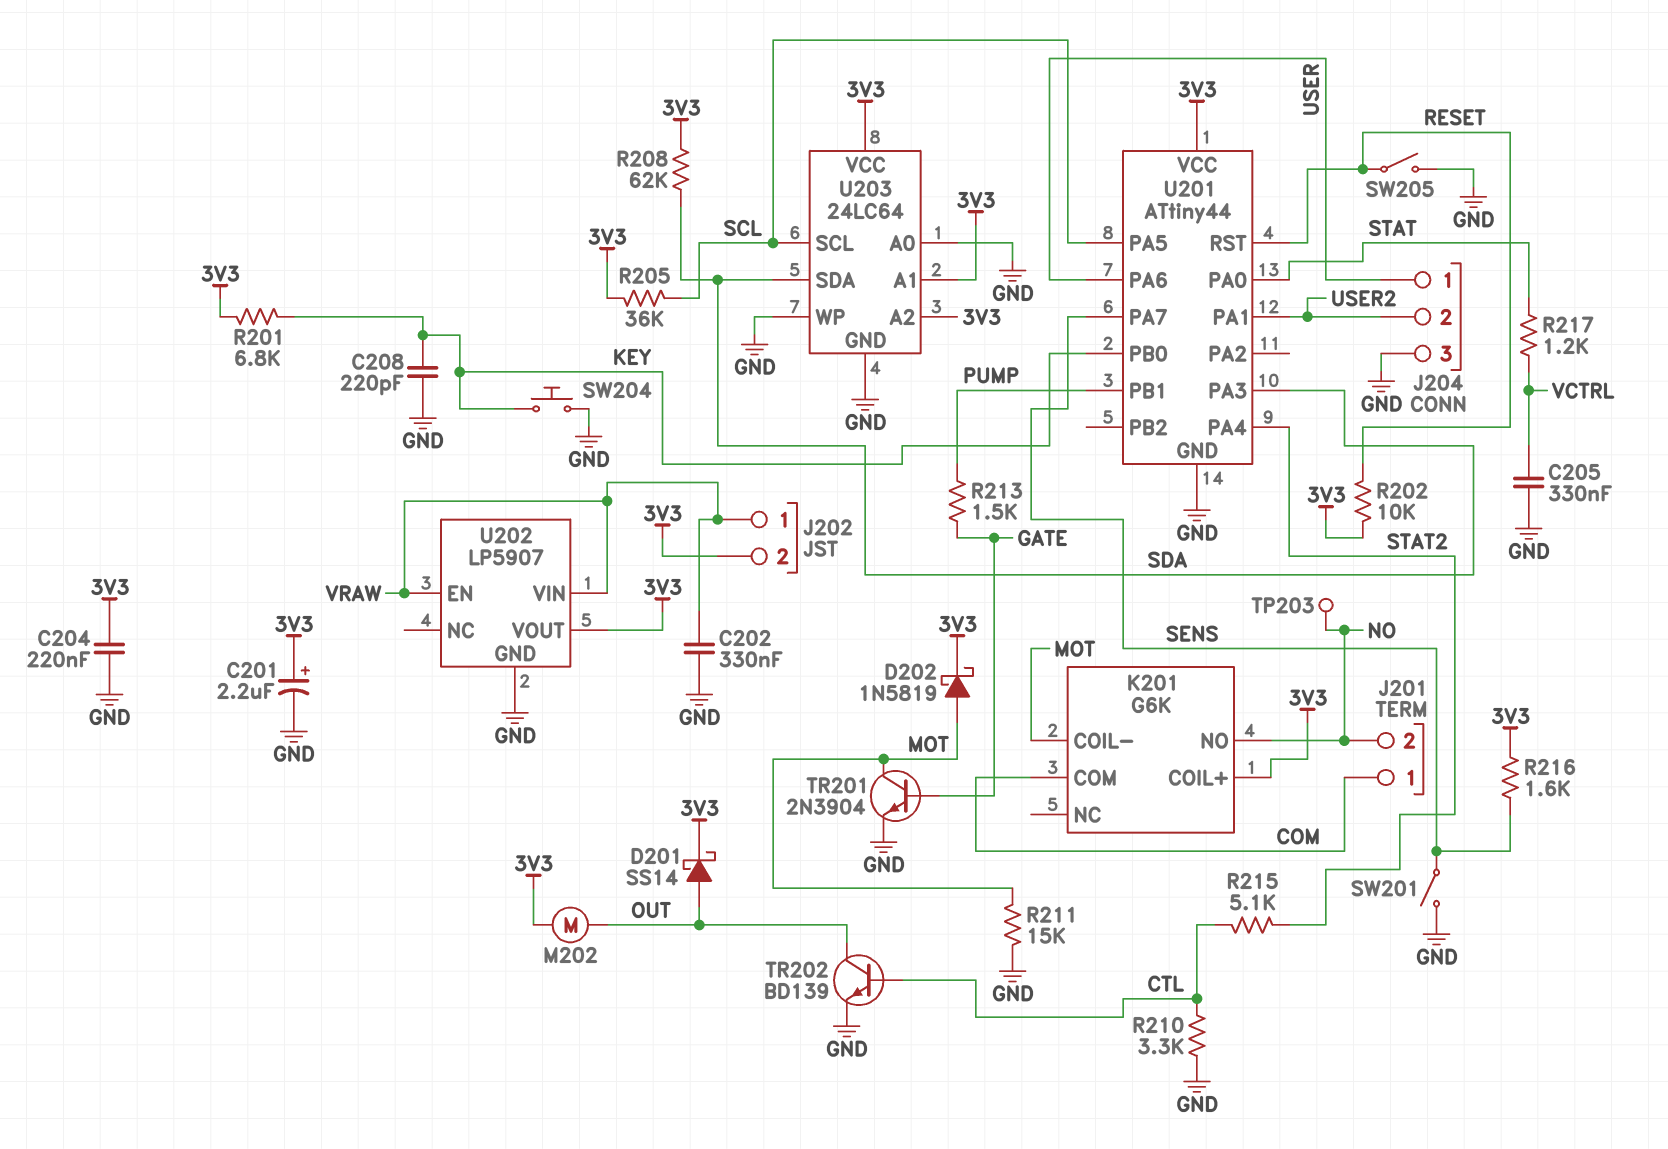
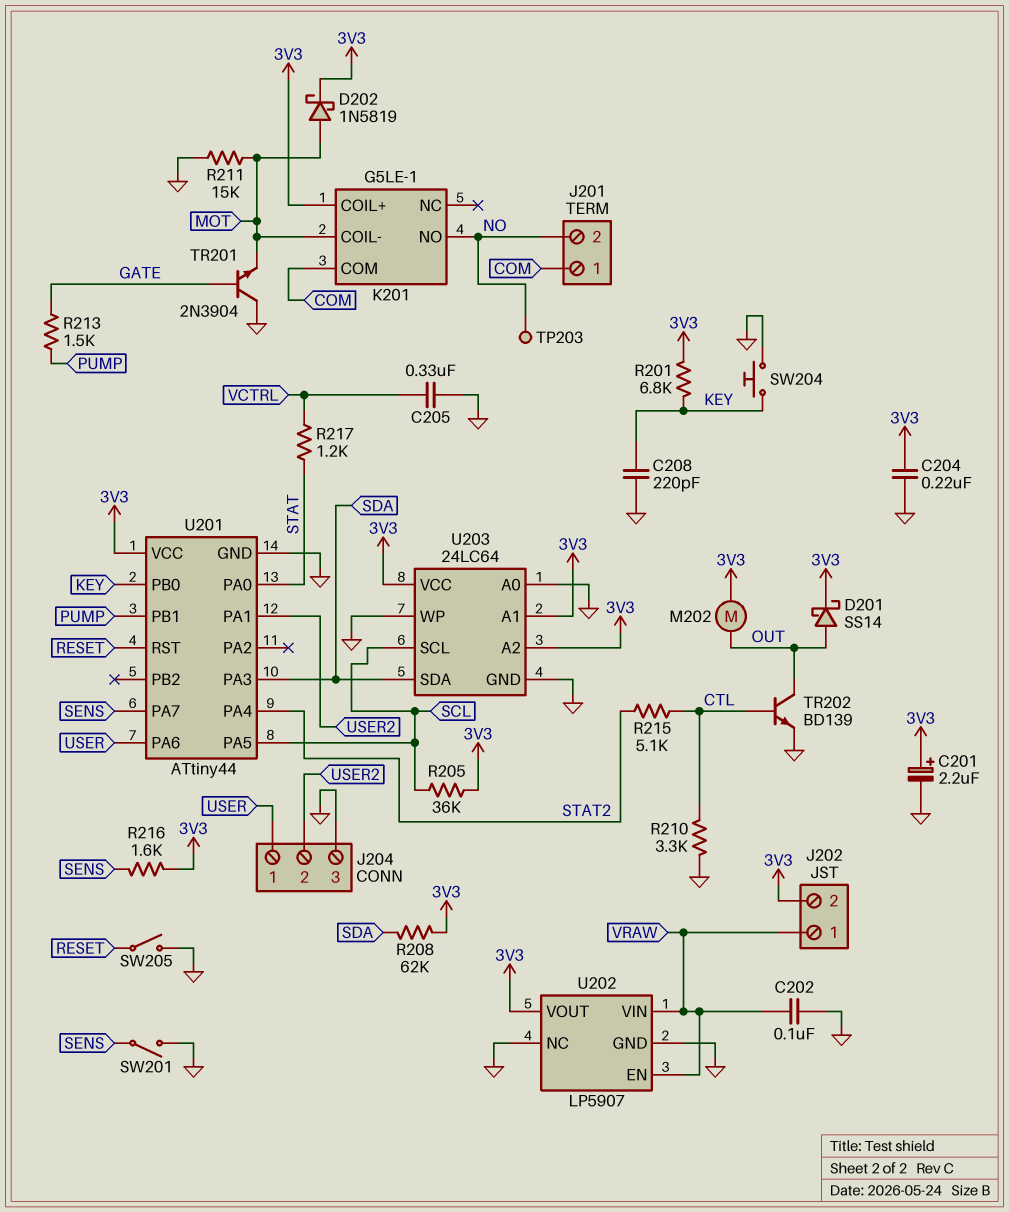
C202: 330nF (GND, VRAW) -> 100nF (GND, VRAW)
K201: G6K -> G5LE-1
R202: 10k (3V3, RESET) -> none
TR201: NPN 2N3904 (B GATE, C MOT, E GND) -> NPN 2N3904 (B GATE, C GND, E MOT)
U202 pin NC: none -> GND

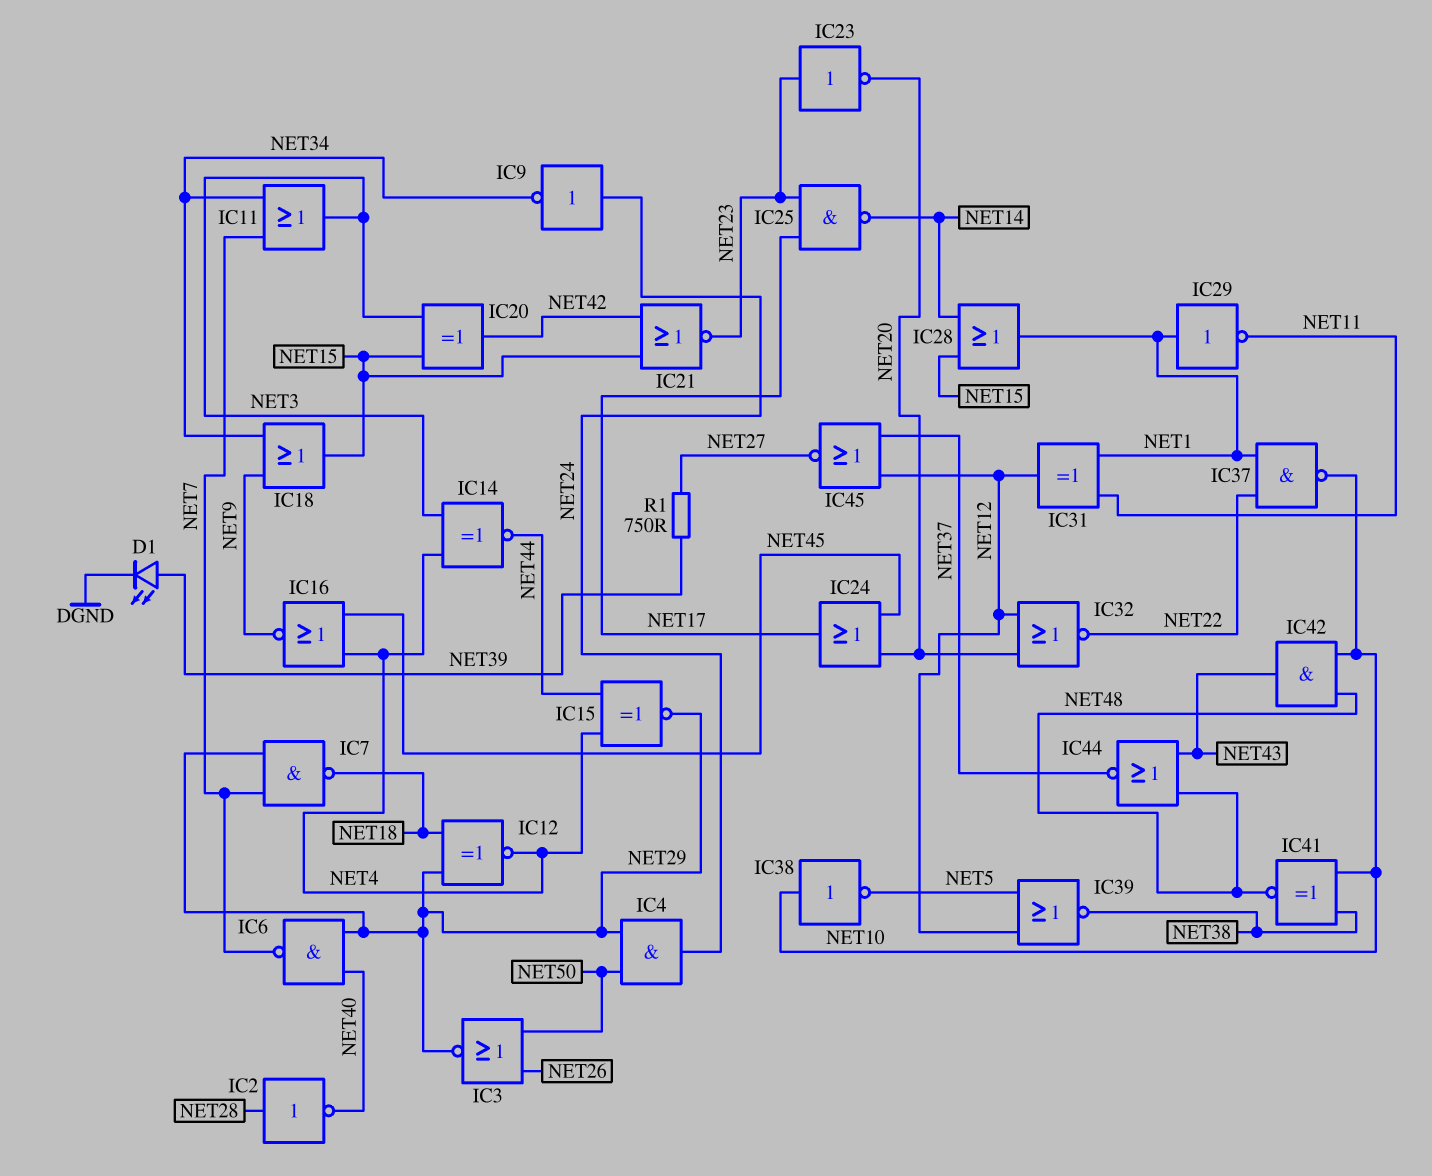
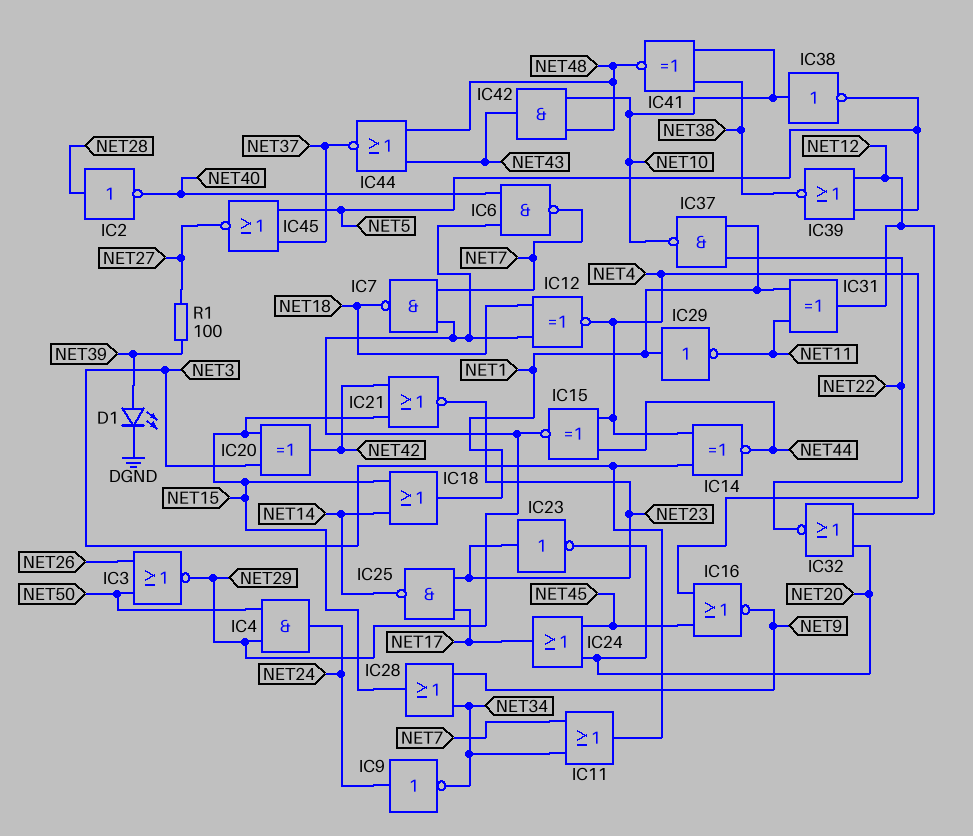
IC18: OR (in NET9, in NET34, out NET15) -> OR (in NET14, in NET15, out NET1)
IC28: OR (in NET14, in NET15, out NET1) -> OR (in NET9, in NET34, out NET15)
IC45: NOR (in NET12, in NET37, out NET27) -> NOR (in NET5, in NET37, out NET27)
R1: 750 (NET27, NET39) -> 100 (NET27, NET39)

* **EXERCISE GOAL**
Copy the records exactly as they appear, excluding images.

* **RESULT**
C202: 330nF (GND, VRAW) -> 100nF (GND, VRAW)
K201: G6K -> G5LE-1
R202: 10k (3V3, RESET) -> none
TR201: NPN 2N3904 (B GATE, C MOT, E GND) -> NPN 2N3904 (B GATE, C GND, E MOT)
U202 pin NC: none -> GND

IC18: OR (in NET9, in NET34, out NET15) -> OR (in NET14, in NET15, out NET1)
IC28: OR (in NET14, in NET15, out NET1) -> OR (in NET9, in NET34, out NET15)
IC45: NOR (in NET12, in NET37, out NET27) -> NOR (in NET5, in NET37, out NET27)
R1: 750 (NET27, NET39) -> 100 (NET27, NET39)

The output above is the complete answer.